**** The input

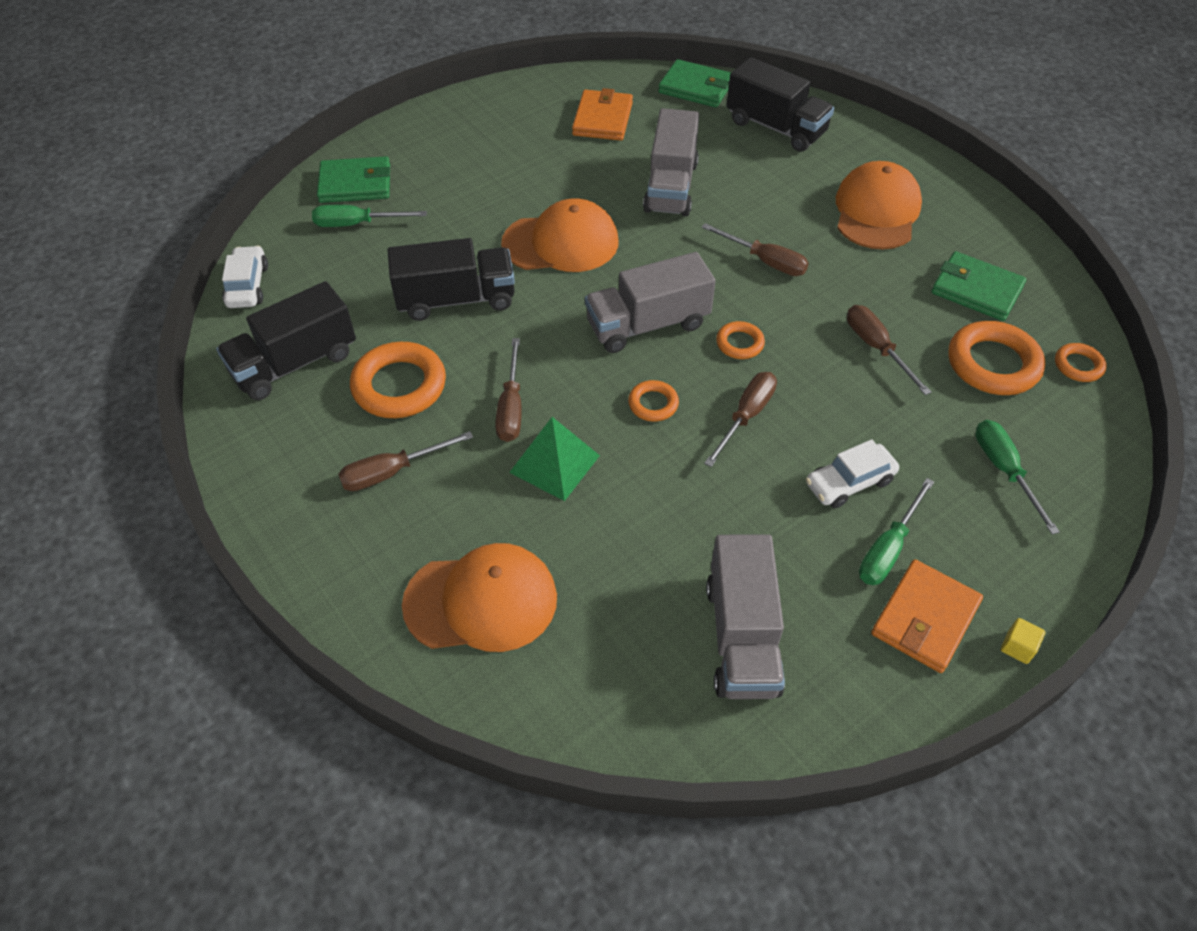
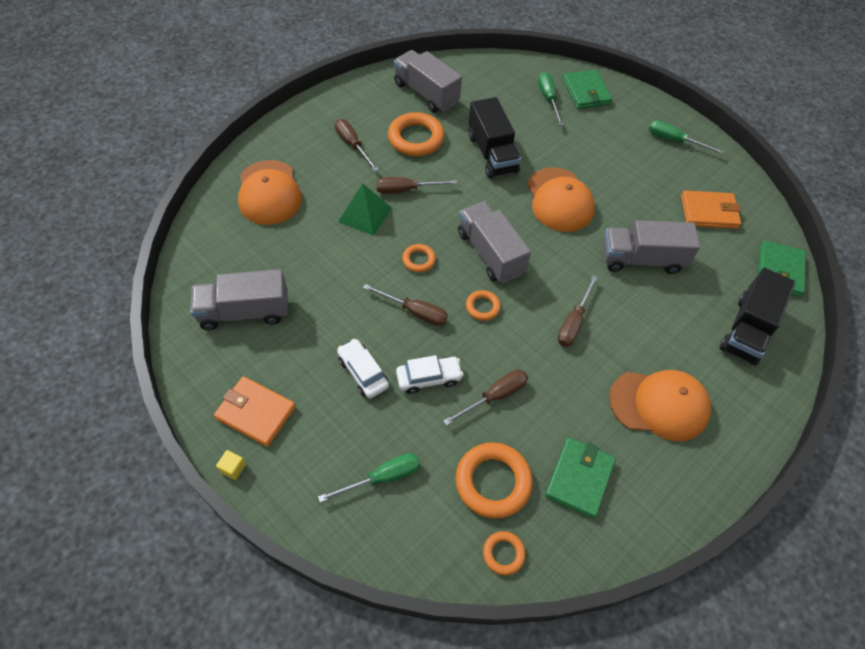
camera: 80 degrees right, 5 degrees up
(247, 286) = (482, 63): white car -> white car (429, 378)
(295, 363) = (426, 93): black truck -> grey truck
(888, 549) = (309, 394): green screwdriver -> green screwdriver (674, 140)

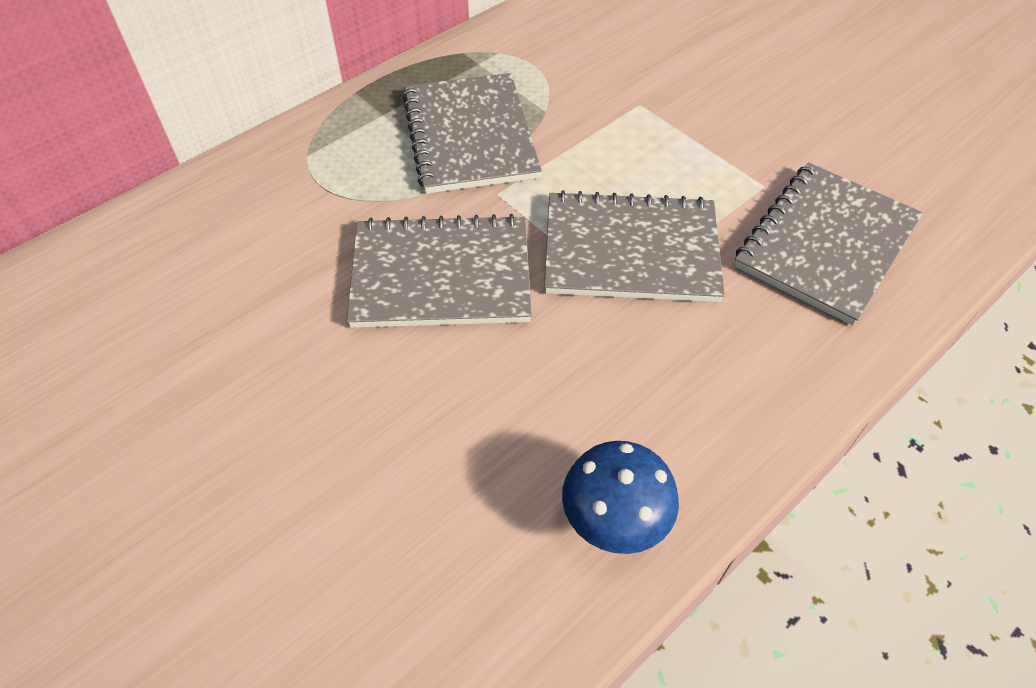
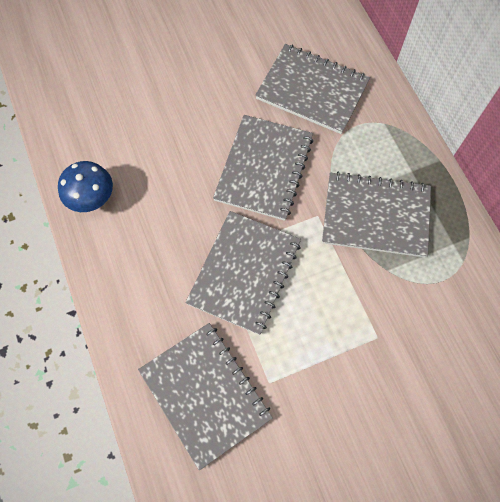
camera: 110 degrees right, 15 degrees up
(262, 251) = (312, 90): none -> grey notebook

********

With the pictures left aside, write out all of the records above exactly.

■ Task solution:
camera: 80 degrees right, 5 degrees up
(247, 286) = (482, 63): white car -> white car (429, 378)
(295, 363) = (426, 93): black truck -> grey truck
(888, 549) = (309, 394): green screwdriver -> green screwdriver (674, 140)

camera: 110 degrees right, 15 degrees up
(262, 251) = (312, 90): none -> grey notebook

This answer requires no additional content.